| Task prompt |
In the data below, rename every "black triangle" to "gray triangle" and write all the lines out again with nothing else changed. Leave the pictures out of your answer.

Start of Dataset content

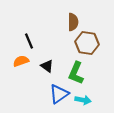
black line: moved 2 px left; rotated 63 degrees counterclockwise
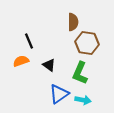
black triangle: moved 2 px right, 1 px up
green L-shape: moved 4 px right
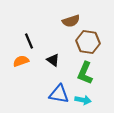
brown semicircle: moved 2 px left, 1 px up; rotated 72 degrees clockwise
brown hexagon: moved 1 px right, 1 px up
black triangle: moved 4 px right, 5 px up
green L-shape: moved 5 px right
blue triangle: rotated 45 degrees clockwise
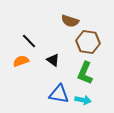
brown semicircle: moved 1 px left; rotated 36 degrees clockwise
black line: rotated 21 degrees counterclockwise
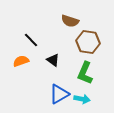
black line: moved 2 px right, 1 px up
blue triangle: rotated 40 degrees counterclockwise
cyan arrow: moved 1 px left, 1 px up
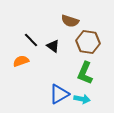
black triangle: moved 14 px up
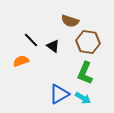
cyan arrow: moved 1 px right, 1 px up; rotated 21 degrees clockwise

End of Dataset content

| Response to the task |
black line: moved 2 px left; rotated 63 degrees counterclockwise
gray triangle: moved 2 px right, 1 px up
green L-shape: moved 4 px right
brown semicircle: moved 2 px left, 1 px up; rotated 72 degrees clockwise
brown hexagon: moved 1 px right, 1 px up
gray triangle: moved 4 px right, 5 px up
green L-shape: moved 5 px right
blue triangle: rotated 45 degrees clockwise
brown semicircle: moved 1 px left; rotated 36 degrees clockwise
black line: rotated 21 degrees counterclockwise
black line: moved 2 px right, 1 px up
blue triangle: rotated 40 degrees counterclockwise
cyan arrow: moved 1 px left, 1 px up
gray triangle: moved 14 px up
cyan arrow: moved 1 px right, 1 px up; rotated 21 degrees clockwise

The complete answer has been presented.